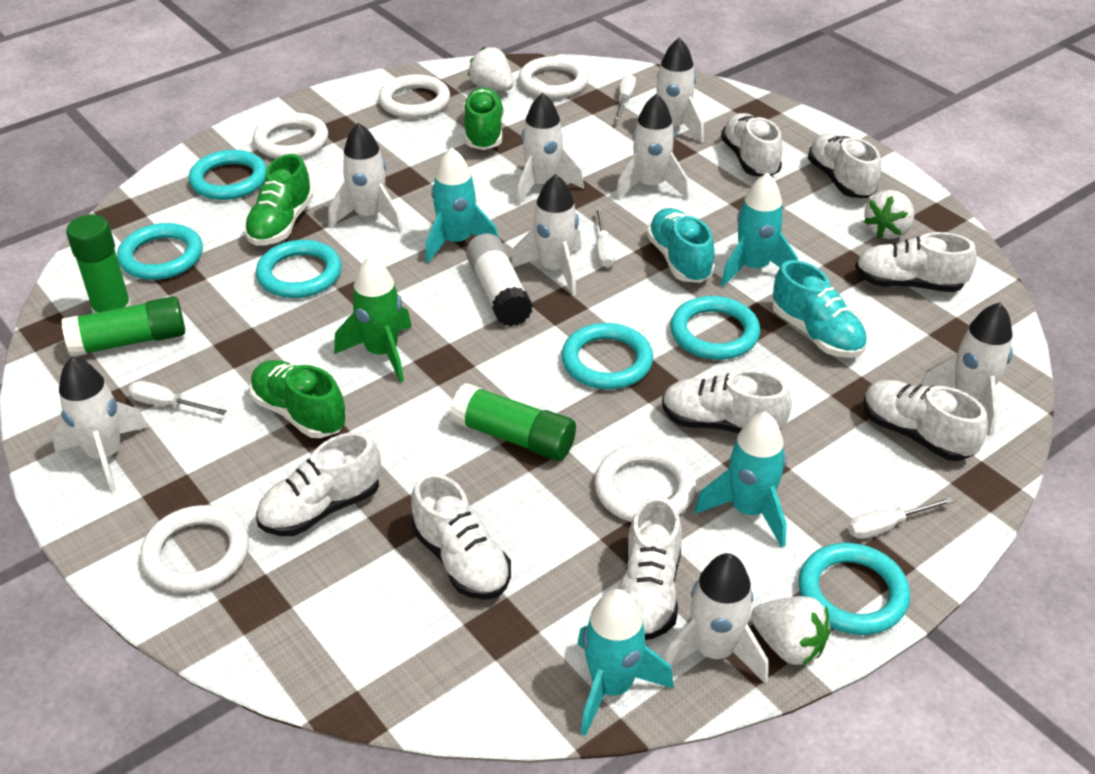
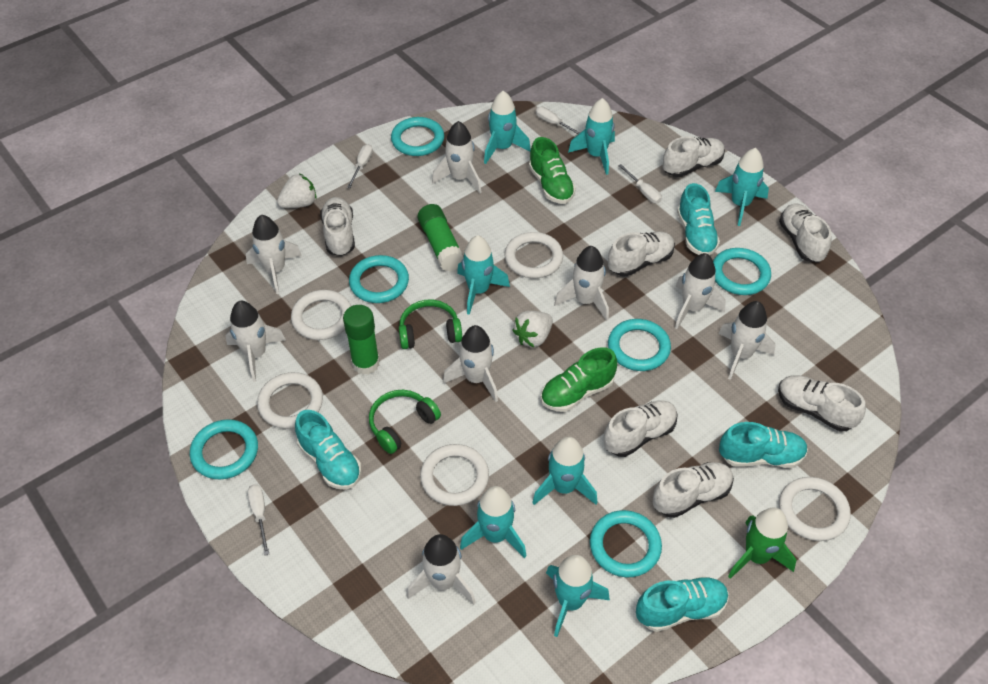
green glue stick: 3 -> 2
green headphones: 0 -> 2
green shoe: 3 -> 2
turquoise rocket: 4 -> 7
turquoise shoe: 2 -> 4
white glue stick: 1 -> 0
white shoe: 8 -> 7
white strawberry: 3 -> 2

--

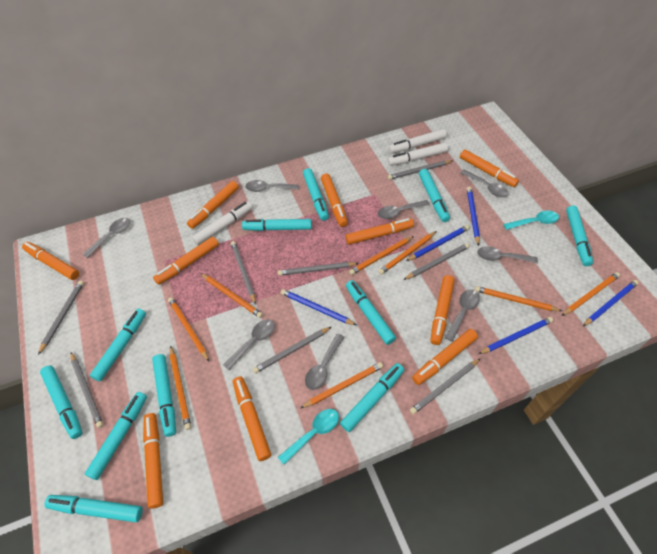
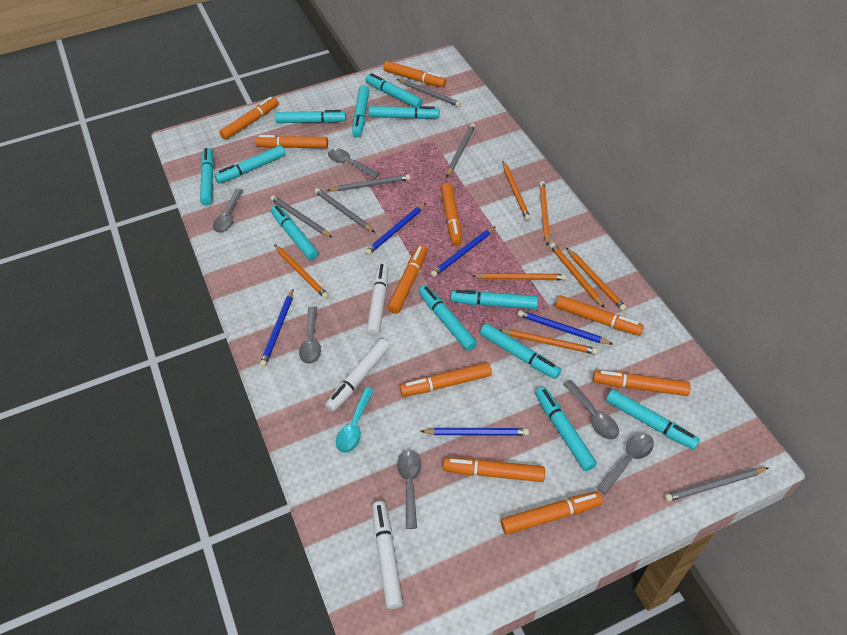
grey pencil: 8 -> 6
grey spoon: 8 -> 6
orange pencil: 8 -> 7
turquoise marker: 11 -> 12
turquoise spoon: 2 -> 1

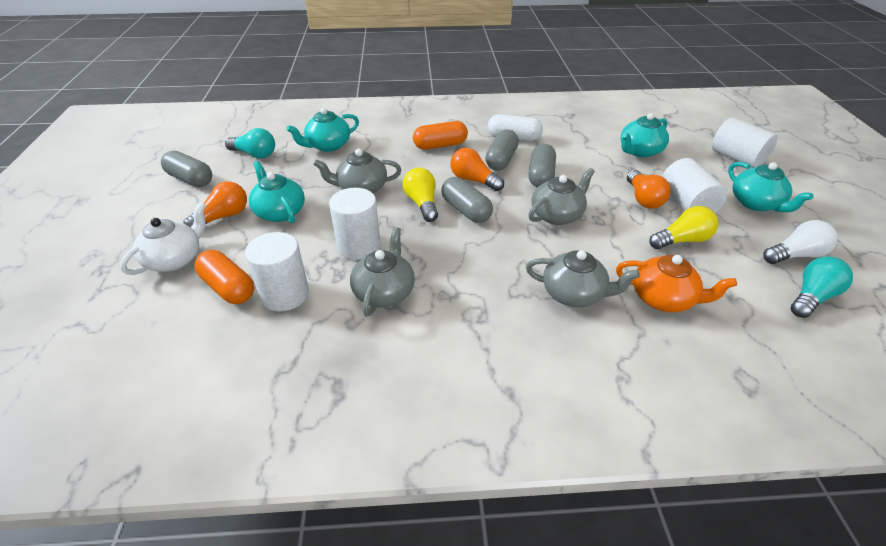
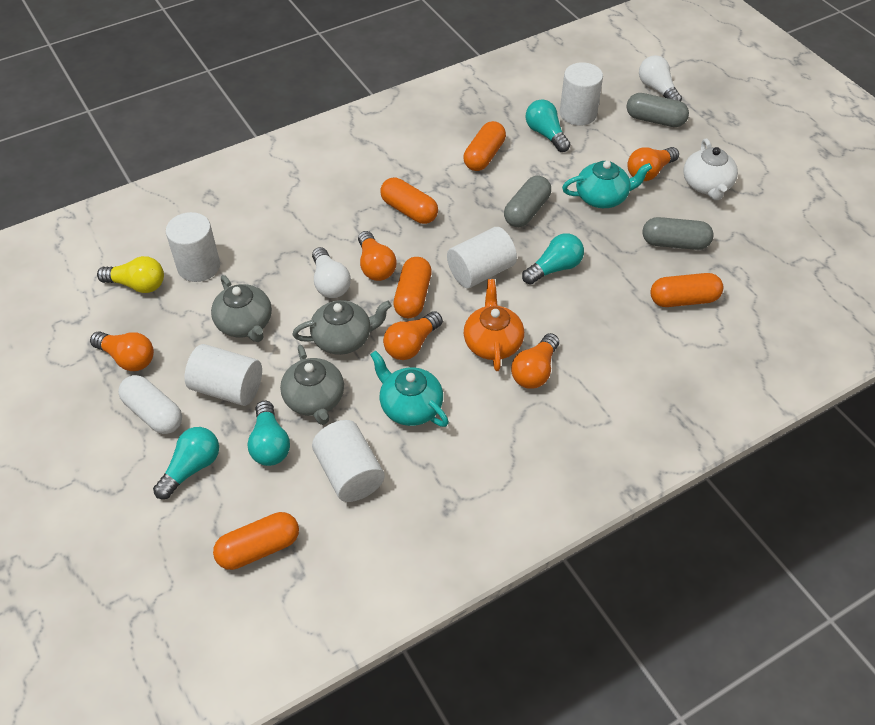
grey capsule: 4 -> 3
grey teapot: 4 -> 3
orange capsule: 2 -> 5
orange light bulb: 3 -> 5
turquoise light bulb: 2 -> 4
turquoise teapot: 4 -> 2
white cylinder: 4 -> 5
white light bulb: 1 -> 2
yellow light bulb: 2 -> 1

What this task involves
Starting at the line above that contains "grey spoon: 8 -> 6", transcribe every line exactly through the line that contains "yellow light bulb: 2 -> 1", including that last one, and skip the pictures.

Solution to the exercise
grey spoon: 8 -> 6
orange pencil: 8 -> 7
turquoise marker: 11 -> 12
turquoise spoon: 2 -> 1

grey capsule: 4 -> 3
grey teapot: 4 -> 3
orange capsule: 2 -> 5
orange light bulb: 3 -> 5
turquoise light bulb: 2 -> 4
turquoise teapot: 4 -> 2
white cylinder: 4 -> 5
white light bulb: 1 -> 2
yellow light bulb: 2 -> 1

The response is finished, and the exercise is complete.